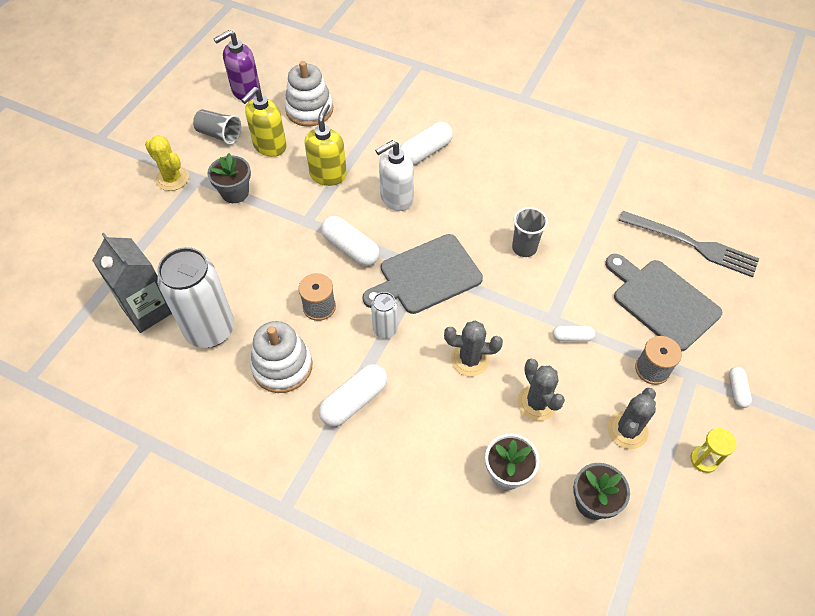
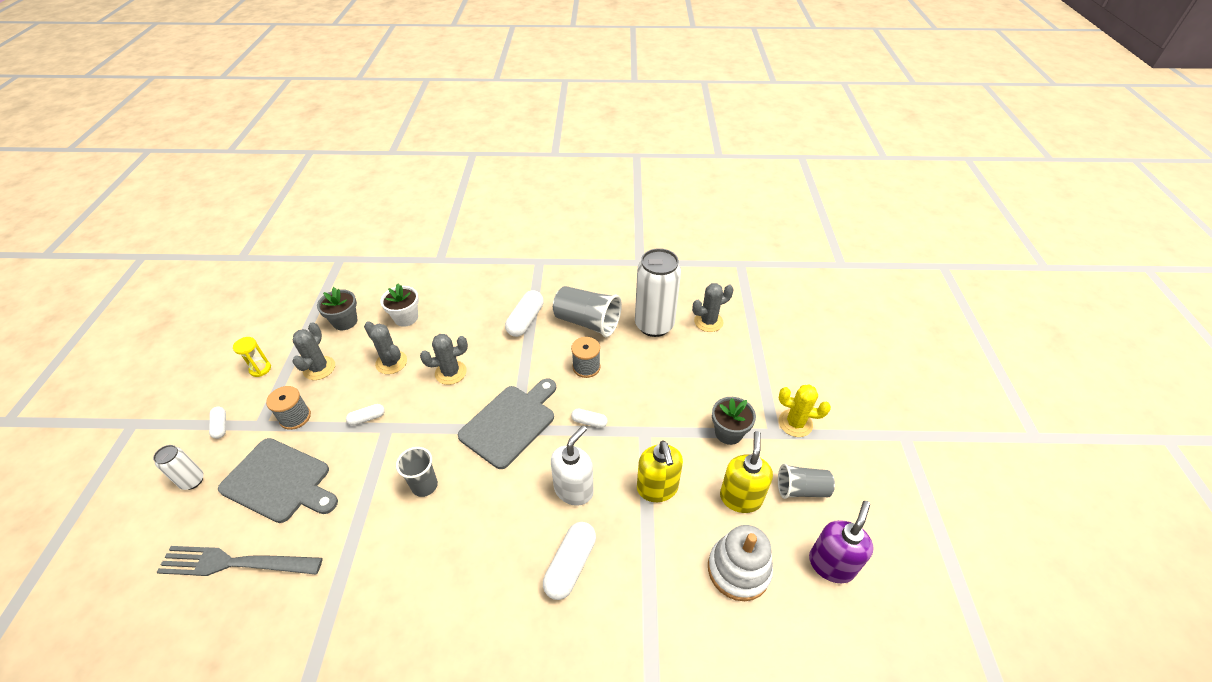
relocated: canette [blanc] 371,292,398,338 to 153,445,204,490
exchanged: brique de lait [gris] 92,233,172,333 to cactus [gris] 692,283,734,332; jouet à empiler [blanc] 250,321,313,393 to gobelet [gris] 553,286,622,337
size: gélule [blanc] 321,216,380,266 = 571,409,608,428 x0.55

● ● ● ● ● ● ●

> **Your task**
The whole listing above, line by line, needs to be copied exactly, except for any images.

> **Task response**
relocated: canette [blanc] 371,292,398,338 to 153,445,204,490
exchanged: brique de lait [gris] 92,233,172,333 to cactus [gris] 692,283,734,332; jouet à empiler [blanc] 250,321,313,393 to gobelet [gris] 553,286,622,337
size: gélule [blanc] 321,216,380,266 = 571,409,608,428 x0.55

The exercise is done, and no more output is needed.